Using the data below, find how many lines include the word "purple" and report that figure alone.

[Records drawn from a dataset]
▬▬▬▬▬▬
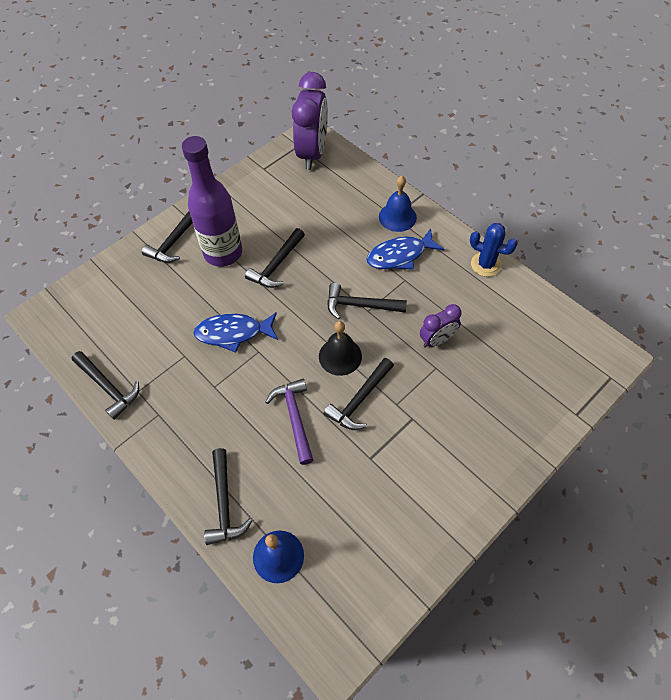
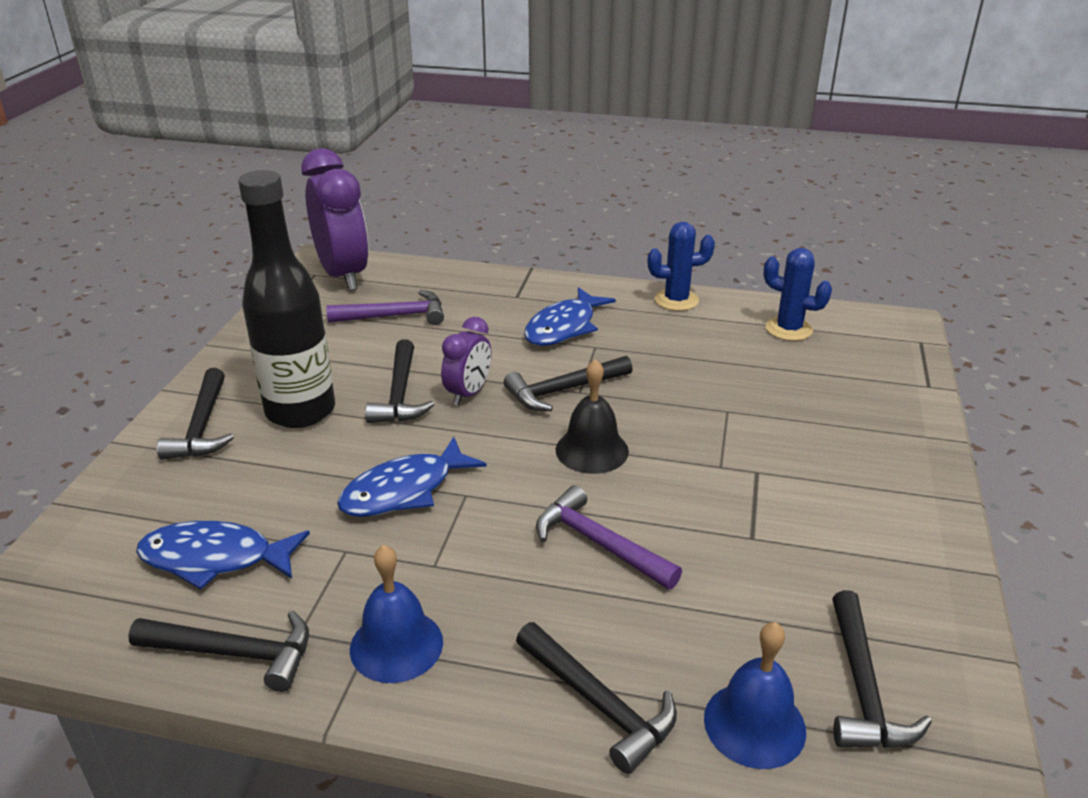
camera: 35 degrees left, 25 degrees down
purple bottle [182,136,242,267] -> black bottle [238,170,335,428]
black hammer [323,358,394,430] -> black hammer moved to [832,590,932,748]
blue bell [379,176,417,232] -> blue bell moved to [350,545,443,683]
purple clock [420,304,462,348] -> purple clock moved to [441,317,492,406]
none -> blue fish [136,521,310,590]
none -> purple hammer [326,290,444,325]
none -> blue cactus [763,248,832,341]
▬▬▬▬▬▬
▸ SOLUTION TO THIS EXERCISE
3